* **Records shown**:
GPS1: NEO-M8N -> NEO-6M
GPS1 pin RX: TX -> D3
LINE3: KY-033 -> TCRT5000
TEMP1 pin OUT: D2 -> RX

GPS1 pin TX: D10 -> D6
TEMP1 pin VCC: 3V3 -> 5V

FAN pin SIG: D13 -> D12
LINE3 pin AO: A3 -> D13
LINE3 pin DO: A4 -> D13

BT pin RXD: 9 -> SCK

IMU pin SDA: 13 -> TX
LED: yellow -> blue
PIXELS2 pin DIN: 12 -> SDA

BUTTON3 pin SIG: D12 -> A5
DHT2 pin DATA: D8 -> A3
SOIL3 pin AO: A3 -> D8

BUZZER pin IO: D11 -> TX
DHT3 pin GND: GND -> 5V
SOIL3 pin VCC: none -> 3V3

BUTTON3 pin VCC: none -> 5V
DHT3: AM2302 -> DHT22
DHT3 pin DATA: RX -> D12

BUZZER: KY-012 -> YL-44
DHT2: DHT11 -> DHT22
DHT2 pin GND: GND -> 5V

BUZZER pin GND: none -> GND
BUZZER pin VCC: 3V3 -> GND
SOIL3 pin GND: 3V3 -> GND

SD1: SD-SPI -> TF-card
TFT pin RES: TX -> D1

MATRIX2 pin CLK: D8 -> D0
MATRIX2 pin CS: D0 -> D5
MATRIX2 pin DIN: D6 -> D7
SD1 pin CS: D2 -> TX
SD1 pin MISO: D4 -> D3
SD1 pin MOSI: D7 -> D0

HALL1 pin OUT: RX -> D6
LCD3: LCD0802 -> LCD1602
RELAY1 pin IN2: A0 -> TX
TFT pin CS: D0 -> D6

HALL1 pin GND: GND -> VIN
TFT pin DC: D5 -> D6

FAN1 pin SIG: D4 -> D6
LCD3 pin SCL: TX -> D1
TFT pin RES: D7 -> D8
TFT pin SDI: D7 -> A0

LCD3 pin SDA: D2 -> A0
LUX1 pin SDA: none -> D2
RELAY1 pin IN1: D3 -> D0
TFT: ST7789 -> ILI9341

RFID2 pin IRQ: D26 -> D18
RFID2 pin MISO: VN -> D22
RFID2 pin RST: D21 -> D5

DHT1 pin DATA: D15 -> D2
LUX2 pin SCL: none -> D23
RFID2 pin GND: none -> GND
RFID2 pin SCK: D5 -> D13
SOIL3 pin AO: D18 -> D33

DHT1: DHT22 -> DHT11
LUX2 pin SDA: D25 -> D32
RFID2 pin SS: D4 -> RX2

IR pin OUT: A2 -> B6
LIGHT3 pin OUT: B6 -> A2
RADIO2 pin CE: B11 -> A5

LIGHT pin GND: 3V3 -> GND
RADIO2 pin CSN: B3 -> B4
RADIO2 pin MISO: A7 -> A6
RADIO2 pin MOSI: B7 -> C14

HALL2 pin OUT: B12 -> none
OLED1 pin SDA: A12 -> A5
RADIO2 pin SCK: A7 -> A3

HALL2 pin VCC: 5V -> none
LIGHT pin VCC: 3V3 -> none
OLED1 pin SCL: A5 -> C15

* **Exercise requirements**: Transcribe the entries exactly, and make each line match the original.

* **Task result**:
GPS1: NEO-M8N -> NEO-6M
GPS1 pin RX: TX -> D3
LINE3: KY-033 -> TCRT5000
TEMP1 pin OUT: D2 -> RX

GPS1 pin TX: D10 -> D6
TEMP1 pin VCC: 3V3 -> 5V

FAN pin SIG: D13 -> D12
LINE3 pin AO: A3 -> D13
LINE3 pin DO: A4 -> D13

BT pin RXD: 9 -> SCK

IMU pin SDA: 13 -> TX
LED: yellow -> blue
PIXELS2 pin DIN: 12 -> SDA

BUTTON3 pin SIG: D12 -> A5
DHT2 pin DATA: D8 -> A3
SOIL3 pin AO: A3 -> D8

BUZZER pin IO: D11 -> TX
DHT3 pin GND: GND -> 5V
SOIL3 pin VCC: none -> 3V3

BUTTON3 pin VCC: none -> 5V
DHT3: AM2302 -> DHT22
DHT3 pin DATA: RX -> D12

BUZZER: KY-012 -> YL-44
DHT2: DHT11 -> DHT22
DHT2 pin GND: GND -> 5V

BUZZER pin GND: none -> GND
BUZZER pin VCC: 3V3 -> GND
SOIL3 pin GND: 3V3 -> GND

SD1: SD-SPI -> TF-card
TFT pin RES: TX -> D1

MATRIX2 pin CLK: D8 -> D0
MATRIX2 pin CS: D0 -> D5
MATRIX2 pin DIN: D6 -> D7
SD1 pin CS: D2 -> TX
SD1 pin MISO: D4 -> D3
SD1 pin MOSI: D7 -> D0

HALL1 pin OUT: RX -> D6
LCD3: LCD0802 -> LCD1602
RELAY1 pin IN2: A0 -> TX
TFT pin CS: D0 -> D6

HALL1 pin GND: GND -> VIN
TFT pin DC: D5 -> D6

FAN1 pin SIG: D4 -> D6
LCD3 pin SCL: TX -> D1
TFT pin RES: D7 -> D8
TFT pin SDI: D7 -> A0

LCD3 pin SDA: D2 -> A0
LUX1 pin SDA: none -> D2
RELAY1 pin IN1: D3 -> D0
TFT: ST7789 -> ILI9341

RFID2 pin IRQ: D26 -> D18
RFID2 pin MISO: VN -> D22
RFID2 pin RST: D21 -> D5

DHT1 pin DATA: D15 -> D2
LUX2 pin SCL: none -> D23
RFID2 pin GND: none -> GND
RFID2 pin SCK: D5 -> D13
SOIL3 pin AO: D18 -> D33

DHT1: DHT22 -> DHT11
LUX2 pin SDA: D25 -> D32
RFID2 pin SS: D4 -> RX2

IR pin OUT: A2 -> B6
LIGHT3 pin OUT: B6 -> A2
RADIO2 pin CE: B11 -> A5

LIGHT pin GND: 3V3 -> GND
RADIO2 pin CSN: B3 -> B4
RADIO2 pin MISO: A7 -> A6
RADIO2 pin MOSI: B7 -> C14

HALL2 pin OUT: B12 -> none
OLED1 pin SDA: A12 -> A5
RADIO2 pin SCK: A7 -> A3

HALL2 pin VCC: 5V -> none
LIGHT pin VCC: 3V3 -> none
OLED1 pin SCL: A5 -> C15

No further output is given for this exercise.